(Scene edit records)
------------
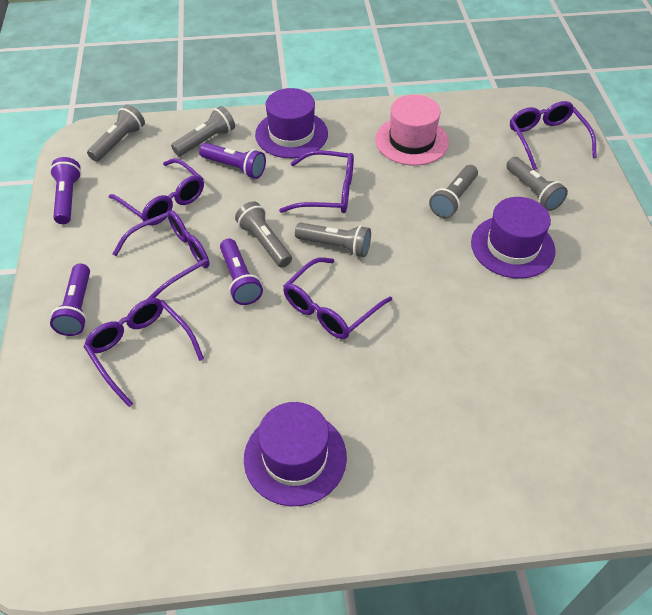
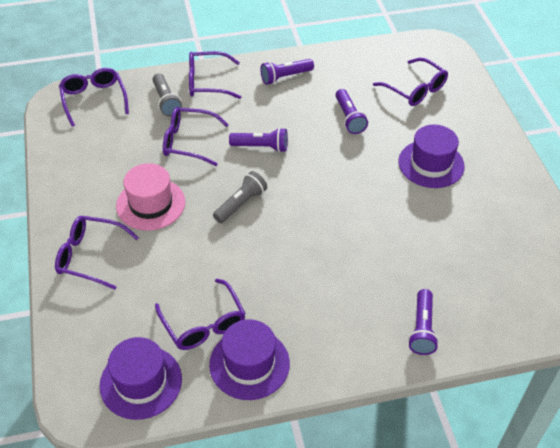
grey flashlight: 6 -> 2

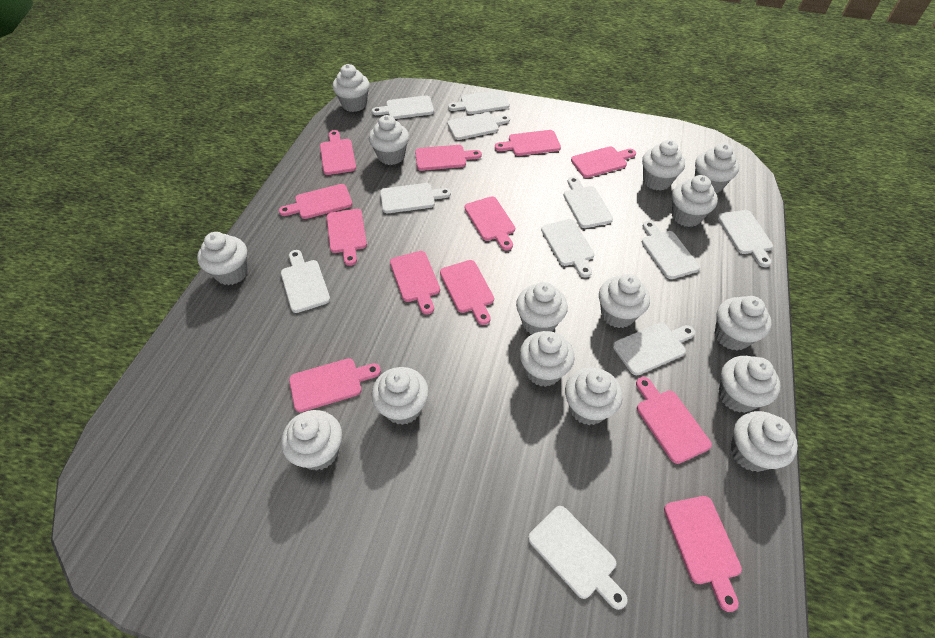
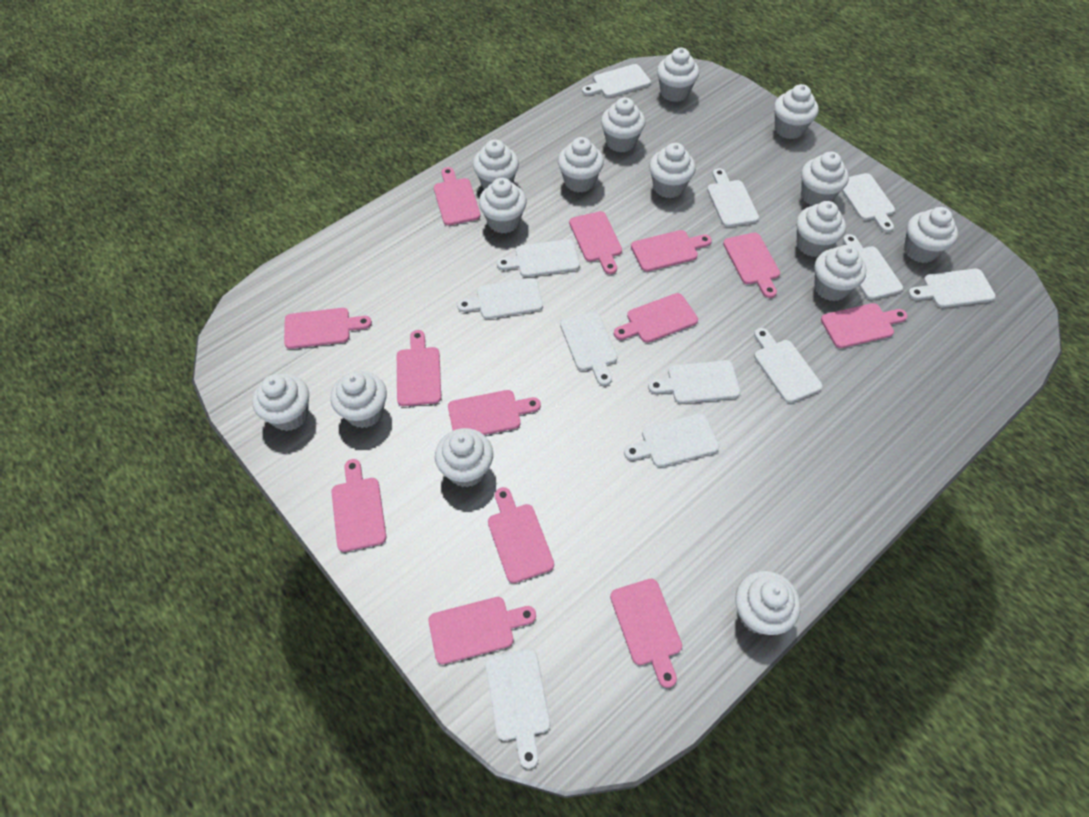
pink cutting board: 12 -> 13
white cutting board: 11 -> 12

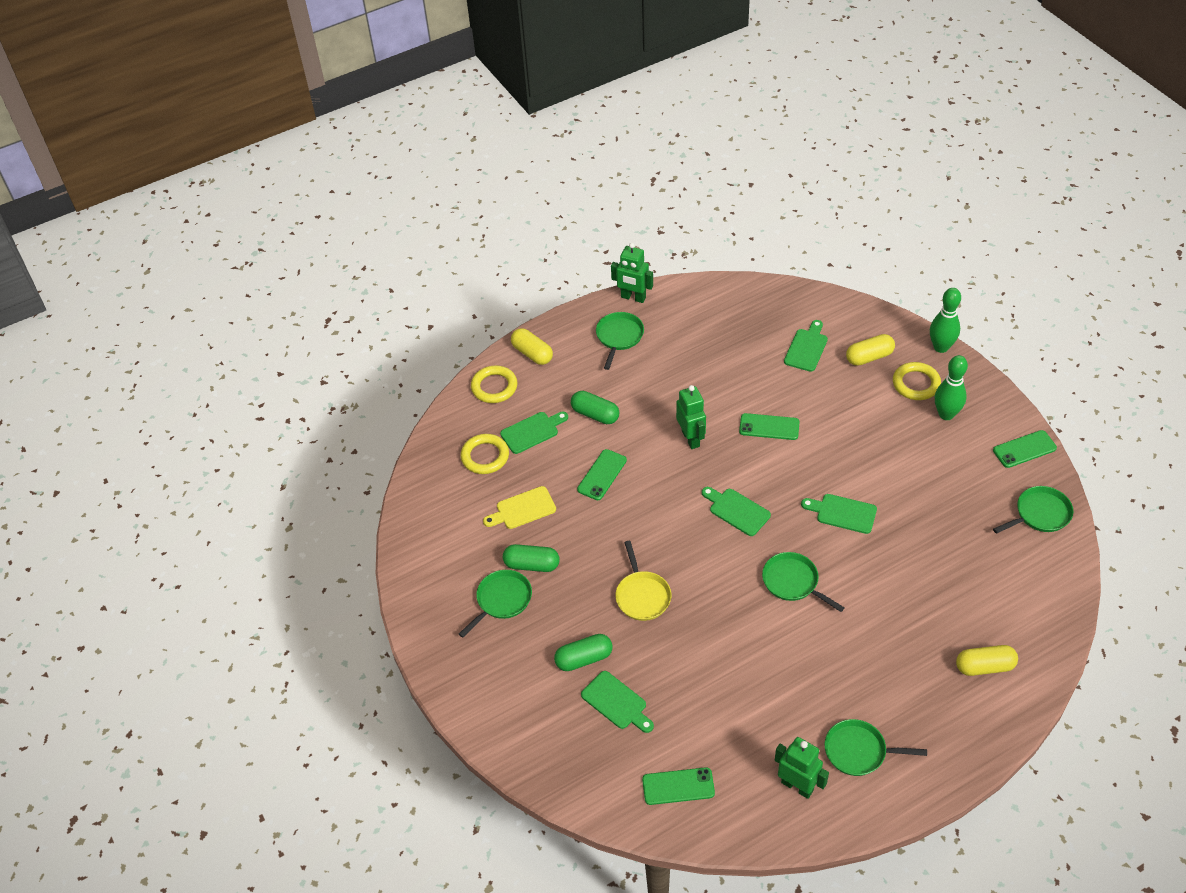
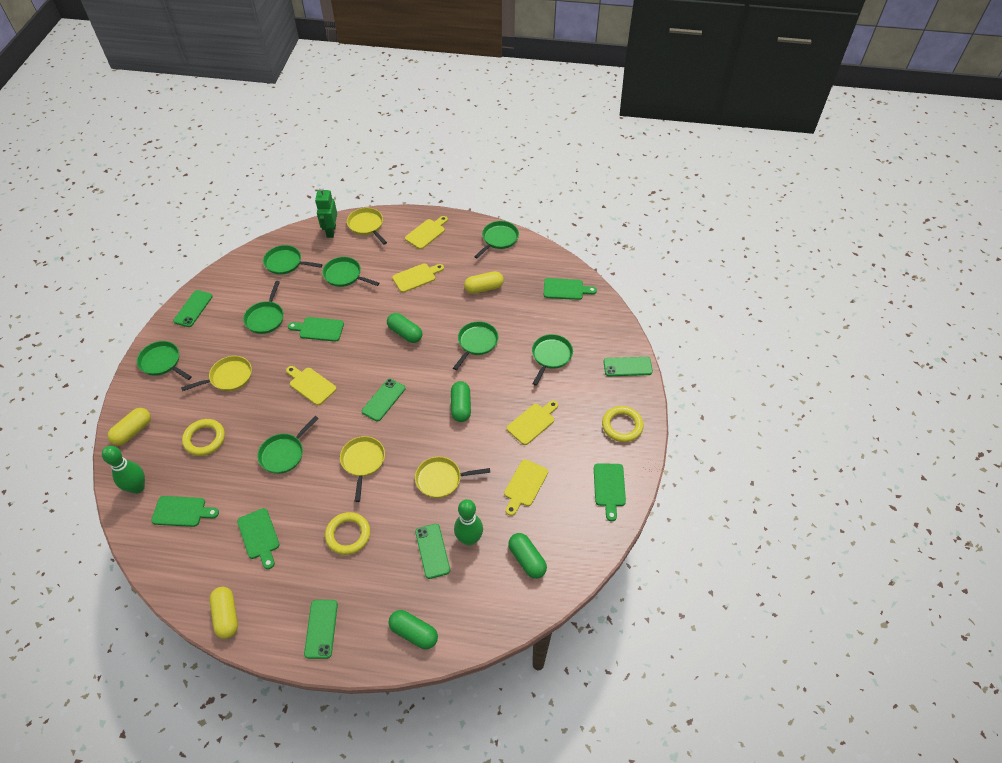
green capsule: 3 -> 4
green pan: 5 -> 8
green phone: 4 -> 5
green robot: 3 -> 1
yellow cutting board: 1 -> 5
yellow pan: 1 -> 4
------------
### What to do:
Produce an exact copy of the lines from the line containing "white cutting board: 11 -> 12" through the last line of the records, with no pictures and no other text.

### Reply:
white cutting board: 11 -> 12

green capsule: 3 -> 4
green pan: 5 -> 8
green phone: 4 -> 5
green robot: 3 -> 1
yellow cutting board: 1 -> 5
yellow pan: 1 -> 4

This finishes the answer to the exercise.